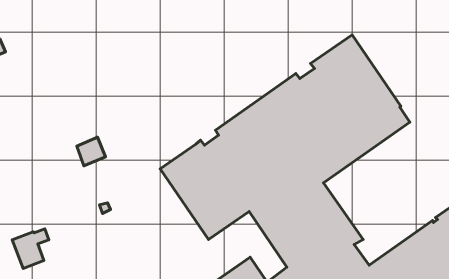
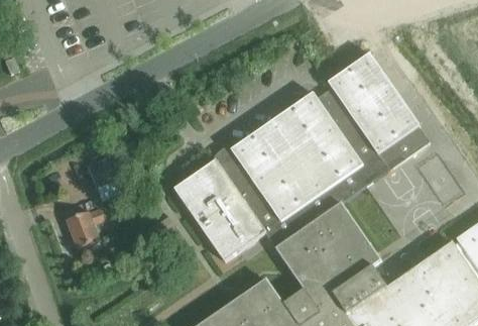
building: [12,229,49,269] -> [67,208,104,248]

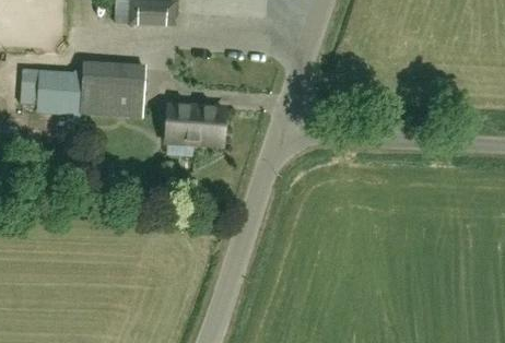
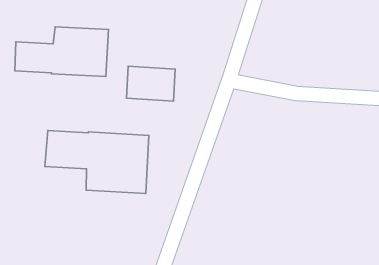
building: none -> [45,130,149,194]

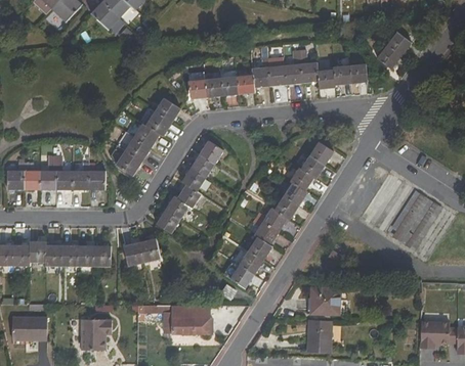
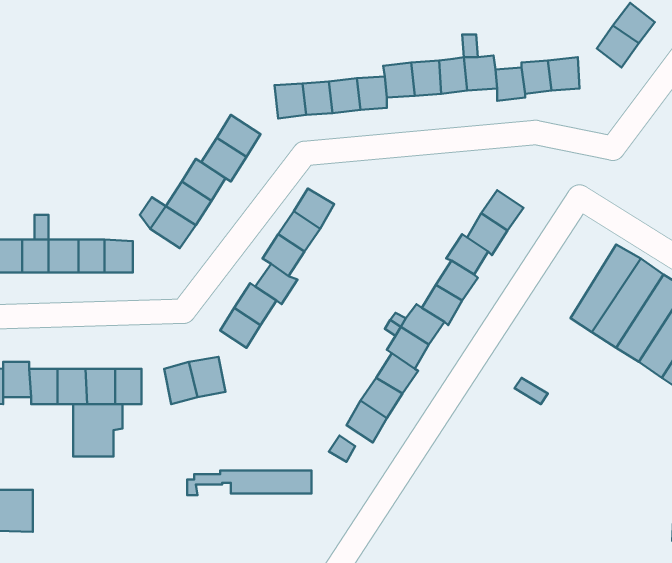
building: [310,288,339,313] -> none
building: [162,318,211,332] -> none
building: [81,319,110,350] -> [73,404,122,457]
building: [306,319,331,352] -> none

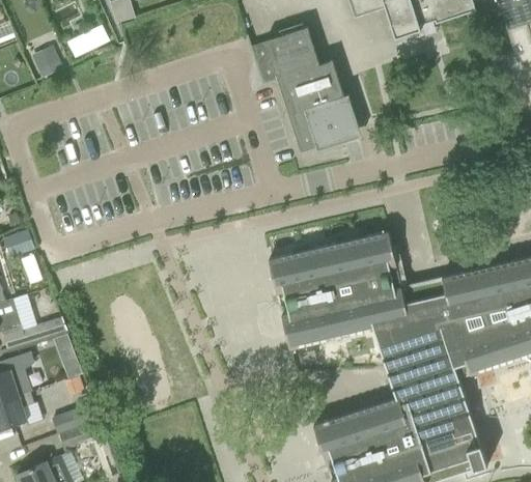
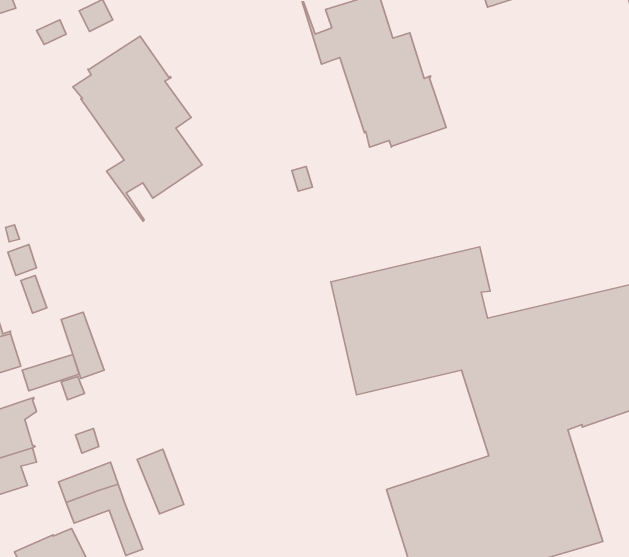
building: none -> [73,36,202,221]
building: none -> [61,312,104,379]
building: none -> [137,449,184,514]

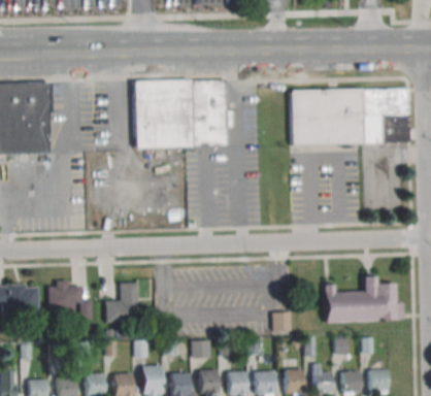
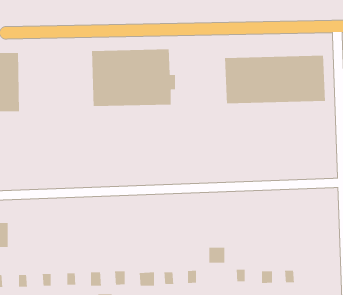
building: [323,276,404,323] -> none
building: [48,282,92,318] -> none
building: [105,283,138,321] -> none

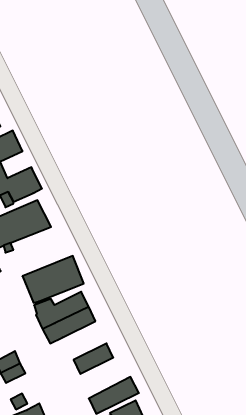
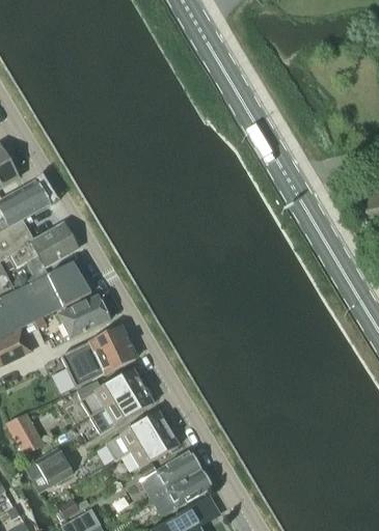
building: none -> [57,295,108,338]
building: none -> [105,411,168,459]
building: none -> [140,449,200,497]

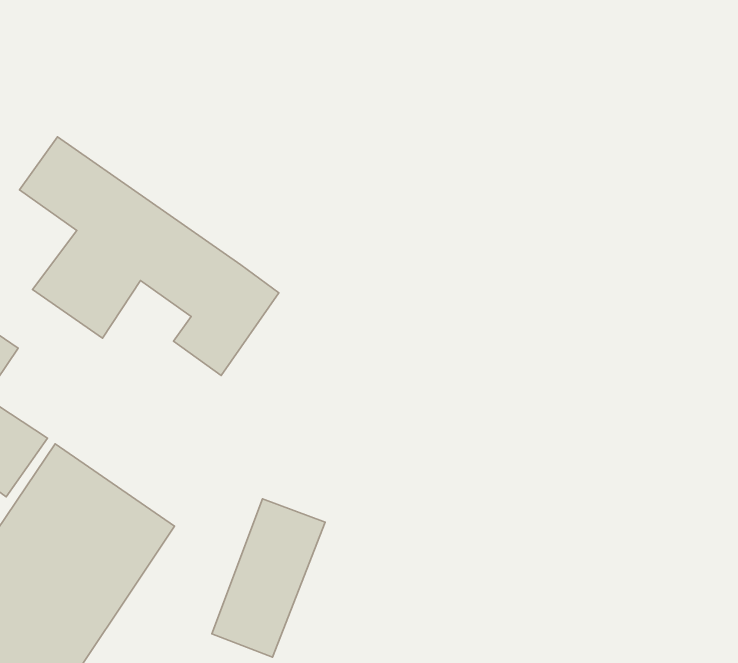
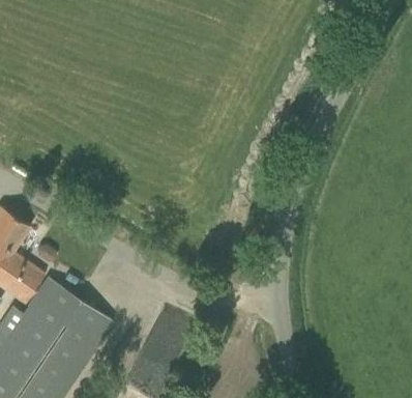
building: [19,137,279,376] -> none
··········
Set out, exactly as given, the line that contains "building: none -> [137,449,184,514]" along with each line after it through the end of the records above; omit the pictures.

building: none -> [137,449,184,514]

building: [323,276,404,323] -> none
building: [48,282,92,318] -> none
building: [105,283,138,321] -> none

building: none -> [57,295,108,338]
building: none -> [105,411,168,459]
building: none -> [140,449,200,497]

building: [19,137,279,376] -> none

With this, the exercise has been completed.